Entries shown ::

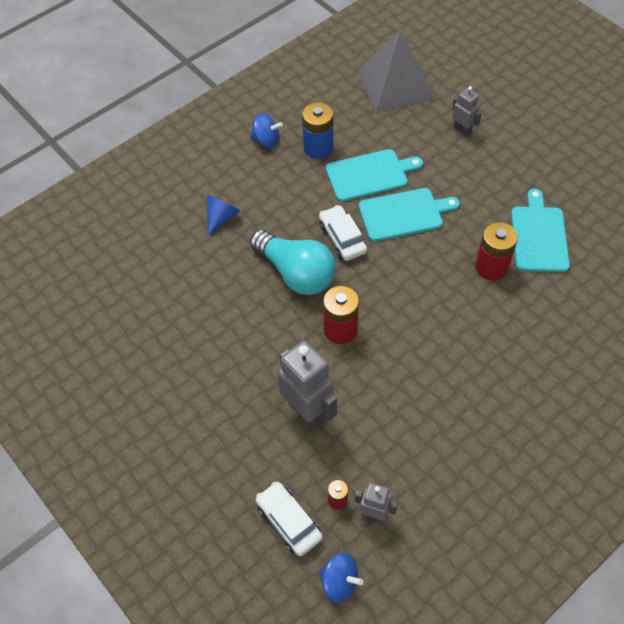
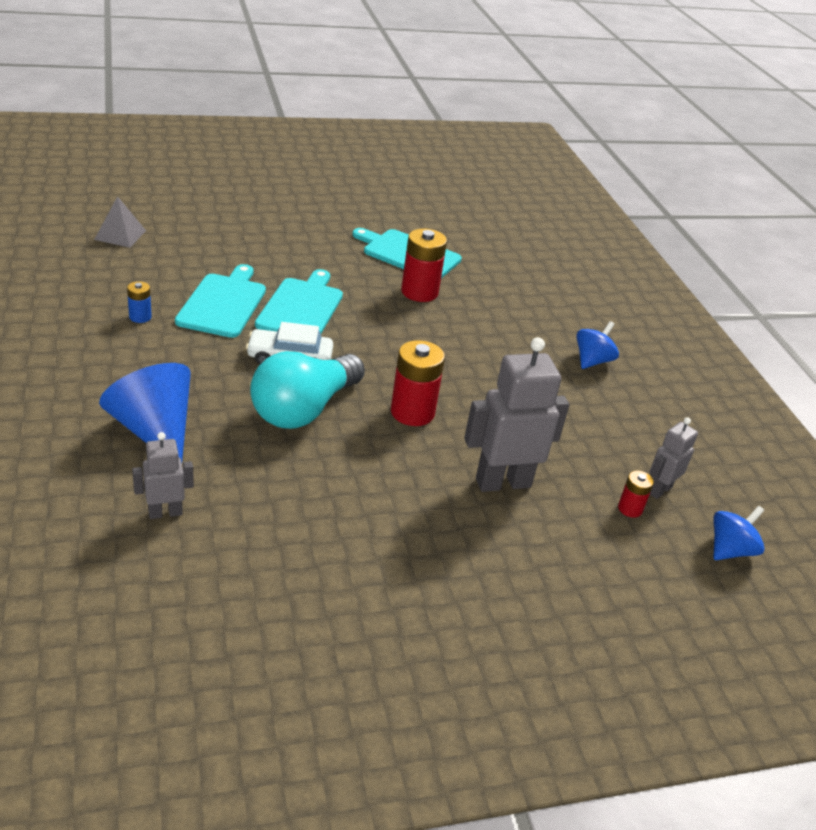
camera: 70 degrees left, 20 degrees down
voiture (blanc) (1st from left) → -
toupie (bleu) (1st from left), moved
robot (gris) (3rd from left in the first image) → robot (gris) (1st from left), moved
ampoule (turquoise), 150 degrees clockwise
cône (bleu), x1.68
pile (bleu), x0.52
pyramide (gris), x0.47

Your task :: Everything in the material except the pictures should be output verbatim.

Output below ::
camera: 70 degrees left, 20 degrees down
voiture (blanc) (1st from left) → -
toupie (bleu) (1st from left), moved
robot (gris) (3rd from left in the first image) → robot (gris) (1st from left), moved
ampoule (turquoise), 150 degrees clockwise
cône (bleu), x1.68
pile (bleu), x0.52
pyramide (gris), x0.47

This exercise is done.